- Task directions
Write out exactly the lines between the line containing "none -> brown 2x2 plate [904,390,1071,519]" and the end of the records, counting both ends, and leave out all pictures.

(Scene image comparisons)
»»

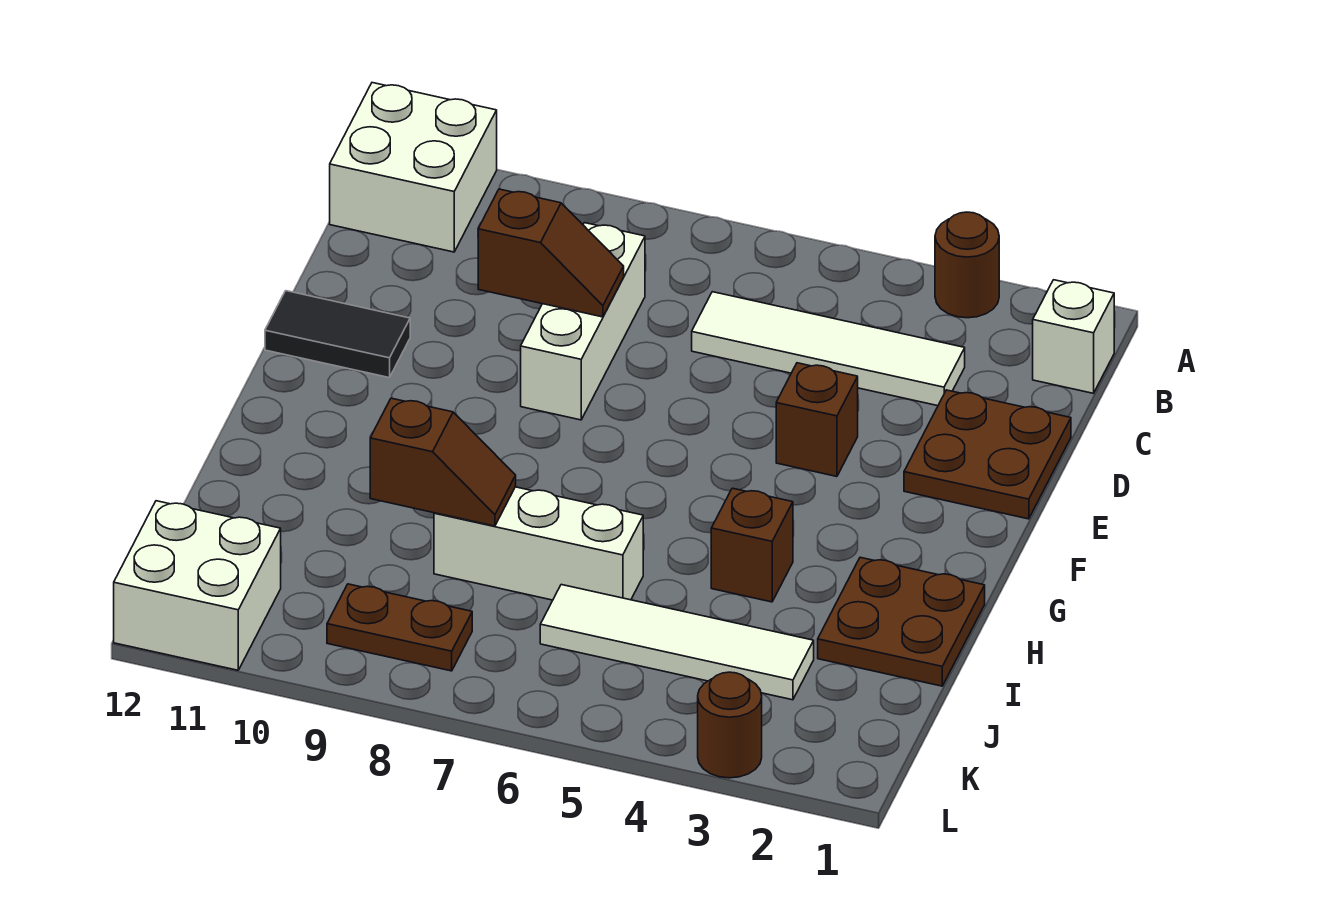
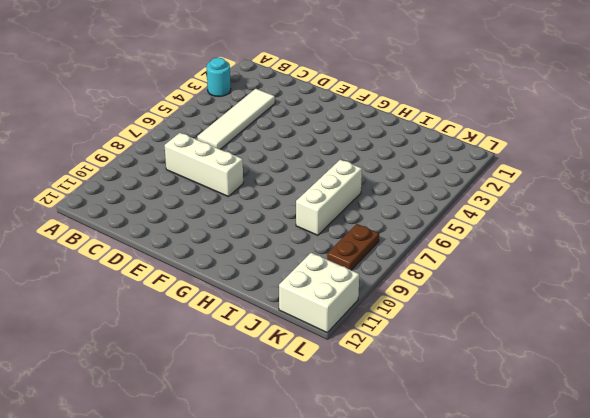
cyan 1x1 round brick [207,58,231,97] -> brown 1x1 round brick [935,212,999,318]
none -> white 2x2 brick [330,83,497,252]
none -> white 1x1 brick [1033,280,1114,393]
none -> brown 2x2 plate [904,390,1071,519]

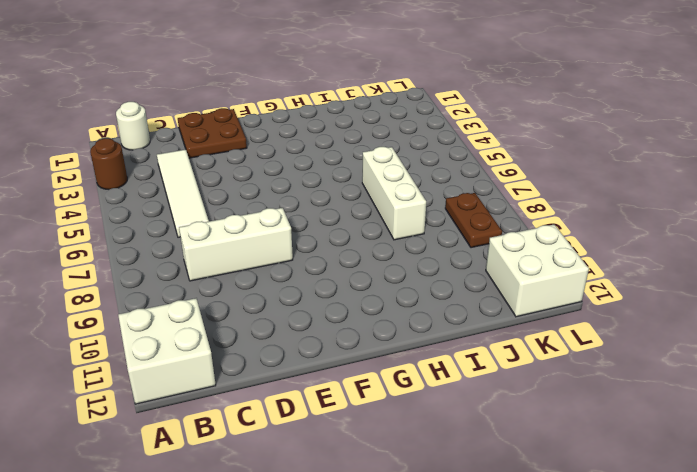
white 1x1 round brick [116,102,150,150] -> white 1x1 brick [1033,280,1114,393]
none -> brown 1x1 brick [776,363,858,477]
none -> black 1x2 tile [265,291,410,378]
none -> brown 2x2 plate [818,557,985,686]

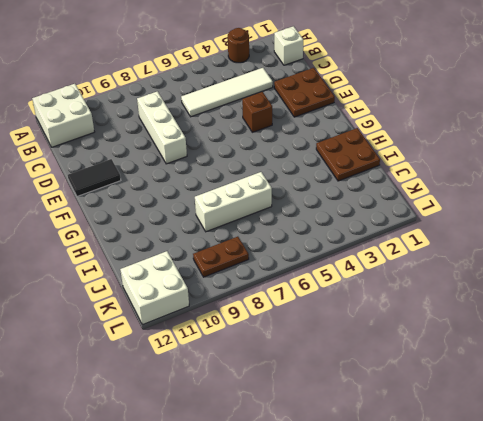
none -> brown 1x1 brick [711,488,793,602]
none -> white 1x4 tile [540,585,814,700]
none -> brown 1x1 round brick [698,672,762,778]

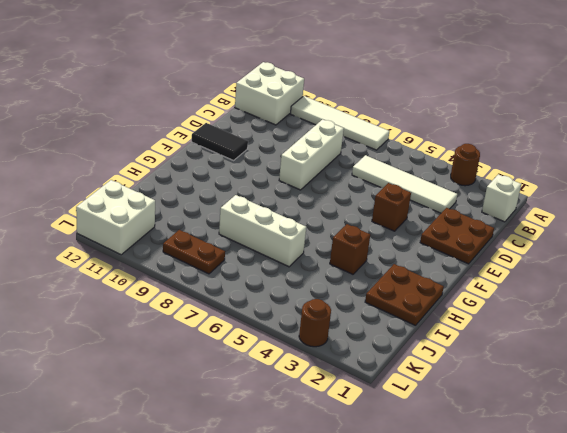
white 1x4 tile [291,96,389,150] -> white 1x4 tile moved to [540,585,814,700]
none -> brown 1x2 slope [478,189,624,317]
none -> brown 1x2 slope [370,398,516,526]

««

- Written reply
none -> brown 2x2 plate [904,390,1071,519]

white 1x1 round brick [116,102,150,150] -> white 1x1 brick [1033,280,1114,393]
none -> brown 1x1 brick [776,363,858,477]
none -> black 1x2 tile [265,291,410,378]
none -> brown 2x2 plate [818,557,985,686]

none -> brown 1x1 brick [711,488,793,602]
none -> white 1x4 tile [540,585,814,700]
none -> brown 1x1 round brick [698,672,762,778]

white 1x4 tile [291,96,389,150] -> white 1x4 tile moved to [540,585,814,700]
none -> brown 1x2 slope [478,189,624,317]
none -> brown 1x2 slope [370,398,516,526]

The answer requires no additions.